TASK DIRECTIONS:
In the records below, find the line holding "C2: 4.7uF (plus" and the line holding "U4 pin VCC: GND -> VS". Set down both, with every line between them, exactly.
START RECORD EXCERPTS
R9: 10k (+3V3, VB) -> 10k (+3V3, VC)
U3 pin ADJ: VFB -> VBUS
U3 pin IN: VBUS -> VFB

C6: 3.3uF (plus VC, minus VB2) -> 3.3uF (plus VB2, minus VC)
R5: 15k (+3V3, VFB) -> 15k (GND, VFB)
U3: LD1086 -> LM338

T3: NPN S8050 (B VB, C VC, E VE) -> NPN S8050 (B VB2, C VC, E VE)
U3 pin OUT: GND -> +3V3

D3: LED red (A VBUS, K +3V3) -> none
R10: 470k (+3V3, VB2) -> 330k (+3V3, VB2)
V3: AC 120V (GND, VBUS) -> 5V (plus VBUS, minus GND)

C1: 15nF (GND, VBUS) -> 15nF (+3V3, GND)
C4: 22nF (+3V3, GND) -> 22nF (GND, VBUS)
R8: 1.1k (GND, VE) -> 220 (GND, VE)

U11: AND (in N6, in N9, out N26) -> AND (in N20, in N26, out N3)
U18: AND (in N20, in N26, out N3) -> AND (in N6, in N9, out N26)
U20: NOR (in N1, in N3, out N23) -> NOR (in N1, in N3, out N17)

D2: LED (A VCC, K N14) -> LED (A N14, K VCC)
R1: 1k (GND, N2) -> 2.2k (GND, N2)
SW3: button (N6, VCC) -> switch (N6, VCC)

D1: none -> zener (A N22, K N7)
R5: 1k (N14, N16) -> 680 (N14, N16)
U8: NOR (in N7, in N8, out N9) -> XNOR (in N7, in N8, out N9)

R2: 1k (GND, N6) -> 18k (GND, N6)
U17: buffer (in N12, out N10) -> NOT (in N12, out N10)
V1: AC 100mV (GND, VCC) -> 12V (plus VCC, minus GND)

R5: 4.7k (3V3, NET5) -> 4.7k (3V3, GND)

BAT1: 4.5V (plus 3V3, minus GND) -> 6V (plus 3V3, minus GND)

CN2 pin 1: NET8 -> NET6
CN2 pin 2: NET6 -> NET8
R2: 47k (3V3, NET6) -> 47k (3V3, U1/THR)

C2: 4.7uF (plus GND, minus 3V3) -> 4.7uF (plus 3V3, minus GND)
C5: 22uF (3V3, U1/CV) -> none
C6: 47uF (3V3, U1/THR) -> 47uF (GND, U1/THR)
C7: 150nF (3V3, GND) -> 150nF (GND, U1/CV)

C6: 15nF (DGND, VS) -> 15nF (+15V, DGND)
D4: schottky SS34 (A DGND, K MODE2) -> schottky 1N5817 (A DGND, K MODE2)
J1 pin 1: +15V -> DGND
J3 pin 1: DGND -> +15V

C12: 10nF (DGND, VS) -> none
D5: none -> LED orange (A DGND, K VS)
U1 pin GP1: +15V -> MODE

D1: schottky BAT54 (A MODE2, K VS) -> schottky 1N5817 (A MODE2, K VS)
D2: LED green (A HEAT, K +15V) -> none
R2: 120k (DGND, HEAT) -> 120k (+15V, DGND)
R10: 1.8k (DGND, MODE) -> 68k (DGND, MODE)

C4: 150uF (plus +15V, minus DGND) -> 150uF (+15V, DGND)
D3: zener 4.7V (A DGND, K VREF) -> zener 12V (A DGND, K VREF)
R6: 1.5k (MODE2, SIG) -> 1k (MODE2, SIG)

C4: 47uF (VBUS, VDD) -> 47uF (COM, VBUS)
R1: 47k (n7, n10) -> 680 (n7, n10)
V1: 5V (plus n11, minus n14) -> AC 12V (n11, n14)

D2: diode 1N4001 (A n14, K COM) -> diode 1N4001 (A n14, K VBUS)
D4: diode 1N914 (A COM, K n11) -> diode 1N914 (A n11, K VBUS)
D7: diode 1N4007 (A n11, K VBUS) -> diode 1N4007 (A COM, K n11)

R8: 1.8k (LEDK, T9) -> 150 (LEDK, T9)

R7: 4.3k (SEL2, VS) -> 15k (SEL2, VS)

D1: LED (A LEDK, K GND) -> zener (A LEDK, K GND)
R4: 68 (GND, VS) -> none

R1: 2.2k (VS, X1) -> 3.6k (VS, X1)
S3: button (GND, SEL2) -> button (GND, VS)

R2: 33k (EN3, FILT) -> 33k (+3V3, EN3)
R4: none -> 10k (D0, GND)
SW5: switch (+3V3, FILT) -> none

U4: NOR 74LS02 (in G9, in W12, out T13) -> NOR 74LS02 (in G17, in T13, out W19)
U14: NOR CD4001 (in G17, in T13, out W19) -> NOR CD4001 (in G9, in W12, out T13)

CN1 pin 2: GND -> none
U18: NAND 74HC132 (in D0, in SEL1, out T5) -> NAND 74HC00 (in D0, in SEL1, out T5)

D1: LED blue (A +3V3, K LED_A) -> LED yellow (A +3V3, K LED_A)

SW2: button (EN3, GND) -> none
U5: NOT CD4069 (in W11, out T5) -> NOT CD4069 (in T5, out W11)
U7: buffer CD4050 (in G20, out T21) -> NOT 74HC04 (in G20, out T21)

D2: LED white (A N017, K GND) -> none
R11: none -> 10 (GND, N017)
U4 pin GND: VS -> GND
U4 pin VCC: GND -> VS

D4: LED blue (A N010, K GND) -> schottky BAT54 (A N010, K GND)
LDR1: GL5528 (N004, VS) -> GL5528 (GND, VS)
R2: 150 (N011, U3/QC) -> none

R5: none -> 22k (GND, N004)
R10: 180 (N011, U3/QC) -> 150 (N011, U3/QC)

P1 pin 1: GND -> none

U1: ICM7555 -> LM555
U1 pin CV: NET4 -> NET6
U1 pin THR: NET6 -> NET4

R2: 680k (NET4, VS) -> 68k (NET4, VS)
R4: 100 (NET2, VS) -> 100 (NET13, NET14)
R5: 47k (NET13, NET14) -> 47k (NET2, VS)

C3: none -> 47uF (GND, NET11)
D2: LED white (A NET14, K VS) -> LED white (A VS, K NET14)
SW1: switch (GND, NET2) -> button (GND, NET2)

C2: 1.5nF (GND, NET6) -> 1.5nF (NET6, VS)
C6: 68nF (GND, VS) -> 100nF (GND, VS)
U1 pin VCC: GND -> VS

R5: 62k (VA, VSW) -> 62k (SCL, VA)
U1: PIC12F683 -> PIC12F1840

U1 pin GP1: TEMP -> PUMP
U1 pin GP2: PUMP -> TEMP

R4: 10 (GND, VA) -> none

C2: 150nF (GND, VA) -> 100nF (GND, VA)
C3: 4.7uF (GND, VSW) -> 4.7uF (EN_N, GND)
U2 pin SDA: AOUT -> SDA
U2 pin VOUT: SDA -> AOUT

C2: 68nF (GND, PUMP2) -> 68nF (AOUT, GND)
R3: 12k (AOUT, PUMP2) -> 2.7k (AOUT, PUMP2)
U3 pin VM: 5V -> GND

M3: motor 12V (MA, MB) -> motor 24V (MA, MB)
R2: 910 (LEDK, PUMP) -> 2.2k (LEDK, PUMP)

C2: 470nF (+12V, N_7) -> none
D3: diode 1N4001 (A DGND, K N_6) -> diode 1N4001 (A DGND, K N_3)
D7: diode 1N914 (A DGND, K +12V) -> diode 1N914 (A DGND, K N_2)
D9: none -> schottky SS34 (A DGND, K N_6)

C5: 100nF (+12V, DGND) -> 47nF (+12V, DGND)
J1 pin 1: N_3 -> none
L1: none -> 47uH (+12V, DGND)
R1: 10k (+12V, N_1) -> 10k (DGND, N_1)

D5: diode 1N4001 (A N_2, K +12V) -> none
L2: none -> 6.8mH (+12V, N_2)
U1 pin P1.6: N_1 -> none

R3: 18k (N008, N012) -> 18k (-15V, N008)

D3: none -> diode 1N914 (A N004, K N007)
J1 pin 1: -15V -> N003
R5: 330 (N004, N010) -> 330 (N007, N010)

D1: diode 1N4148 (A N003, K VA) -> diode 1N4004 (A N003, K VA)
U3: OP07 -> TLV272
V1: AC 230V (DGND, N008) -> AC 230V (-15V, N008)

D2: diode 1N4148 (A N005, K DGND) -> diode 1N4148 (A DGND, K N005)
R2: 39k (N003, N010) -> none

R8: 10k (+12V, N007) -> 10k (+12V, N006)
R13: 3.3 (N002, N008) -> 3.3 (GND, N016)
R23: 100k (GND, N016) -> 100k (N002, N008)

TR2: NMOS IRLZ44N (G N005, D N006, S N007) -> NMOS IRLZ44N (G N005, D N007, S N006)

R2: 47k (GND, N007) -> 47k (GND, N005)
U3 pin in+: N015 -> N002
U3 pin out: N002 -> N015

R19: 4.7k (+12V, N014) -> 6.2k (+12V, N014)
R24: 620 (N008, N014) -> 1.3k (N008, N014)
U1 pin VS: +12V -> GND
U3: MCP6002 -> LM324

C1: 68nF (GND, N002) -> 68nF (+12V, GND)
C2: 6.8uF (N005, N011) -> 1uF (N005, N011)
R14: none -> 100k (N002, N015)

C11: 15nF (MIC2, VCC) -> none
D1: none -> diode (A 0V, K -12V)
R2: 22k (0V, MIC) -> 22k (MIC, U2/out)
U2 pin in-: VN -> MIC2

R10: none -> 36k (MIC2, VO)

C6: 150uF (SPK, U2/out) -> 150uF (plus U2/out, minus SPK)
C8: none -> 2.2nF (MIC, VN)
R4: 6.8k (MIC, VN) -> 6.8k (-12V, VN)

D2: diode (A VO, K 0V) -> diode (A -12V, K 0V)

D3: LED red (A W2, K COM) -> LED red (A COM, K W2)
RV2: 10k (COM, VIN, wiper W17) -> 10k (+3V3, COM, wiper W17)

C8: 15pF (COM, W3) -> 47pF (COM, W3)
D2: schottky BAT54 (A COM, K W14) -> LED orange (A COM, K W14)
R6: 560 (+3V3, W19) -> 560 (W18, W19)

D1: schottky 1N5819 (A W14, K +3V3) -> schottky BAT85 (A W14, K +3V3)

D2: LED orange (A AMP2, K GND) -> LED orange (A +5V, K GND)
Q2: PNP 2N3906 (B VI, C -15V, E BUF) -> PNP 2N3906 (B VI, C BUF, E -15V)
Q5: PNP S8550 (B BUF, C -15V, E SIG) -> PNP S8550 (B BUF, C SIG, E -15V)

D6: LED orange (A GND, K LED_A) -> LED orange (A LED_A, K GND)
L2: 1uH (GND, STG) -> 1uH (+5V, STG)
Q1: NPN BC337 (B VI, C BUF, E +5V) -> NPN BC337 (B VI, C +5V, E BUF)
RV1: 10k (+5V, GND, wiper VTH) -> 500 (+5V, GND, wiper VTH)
END RECORD EXCERPTS
REPLY TO THE TASK:
C2: 4.7uF (plus GND, minus 3V3) -> 4.7uF (plus 3V3, minus GND)
C5: 22uF (3V3, U1/CV) -> none
C6: 47uF (3V3, U1/THR) -> 47uF (GND, U1/THR)
C7: 150nF (3V3, GND) -> 150nF (GND, U1/CV)

C6: 15nF (DGND, VS) -> 15nF (+15V, DGND)
D4: schottky SS34 (A DGND, K MODE2) -> schottky 1N5817 (A DGND, K MODE2)
J1 pin 1: +15V -> DGND
J3 pin 1: DGND -> +15V

C12: 10nF (DGND, VS) -> none
D5: none -> LED orange (A DGND, K VS)
U1 pin GP1: +15V -> MODE

D1: schottky BAT54 (A MODE2, K VS) -> schottky 1N5817 (A MODE2, K VS)
D2: LED green (A HEAT, K +15V) -> none
R2: 120k (DGND, HEAT) -> 120k (+15V, DGND)
R10: 1.8k (DGND, MODE) -> 68k (DGND, MODE)

C4: 150uF (plus +15V, minus DGND) -> 150uF (+15V, DGND)
D3: zener 4.7V (A DGND, K VREF) -> zener 12V (A DGND, K VREF)
R6: 1.5k (MODE2, SIG) -> 1k (MODE2, SIG)

C4: 47uF (VBUS, VDD) -> 47uF (COM, VBUS)
R1: 47k (n7, n10) -> 680 (n7, n10)
V1: 5V (plus n11, minus n14) -> AC 12V (n11, n14)

D2: diode 1N4001 (A n14, K COM) -> diode 1N4001 (A n14, K VBUS)
D4: diode 1N914 (A COM, K n11) -> diode 1N914 (A n11, K VBUS)
D7: diode 1N4007 (A n11, K VBUS) -> diode 1N4007 (A COM, K n11)

R8: 1.8k (LEDK, T9) -> 150 (LEDK, T9)

R7: 4.3k (SEL2, VS) -> 15k (SEL2, VS)

D1: LED (A LEDK, K GND) -> zener (A LEDK, K GND)
R4: 68 (GND, VS) -> none

R1: 2.2k (VS, X1) -> 3.6k (VS, X1)
S3: button (GND, SEL2) -> button (GND, VS)

R2: 33k (EN3, FILT) -> 33k (+3V3, EN3)
R4: none -> 10k (D0, GND)
SW5: switch (+3V3, FILT) -> none

U4: NOR 74LS02 (in G9, in W12, out T13) -> NOR 74LS02 (in G17, in T13, out W19)
U14: NOR CD4001 (in G17, in T13, out W19) -> NOR CD4001 (in G9, in W12, out T13)

CN1 pin 2: GND -> none
U18: NAND 74HC132 (in D0, in SEL1, out T5) -> NAND 74HC00 (in D0, in SEL1, out T5)

D1: LED blue (A +3V3, K LED_A) -> LED yellow (A +3V3, K LED_A)

SW2: button (EN3, GND) -> none
U5: NOT CD4069 (in W11, out T5) -> NOT CD4069 (in T5, out W11)
U7: buffer CD4050 (in G20, out T21) -> NOT 74HC04 (in G20, out T21)

D2: LED white (A N017, K GND) -> none
R11: none -> 10 (GND, N017)
U4 pin GND: VS -> GND
U4 pin VCC: GND -> VS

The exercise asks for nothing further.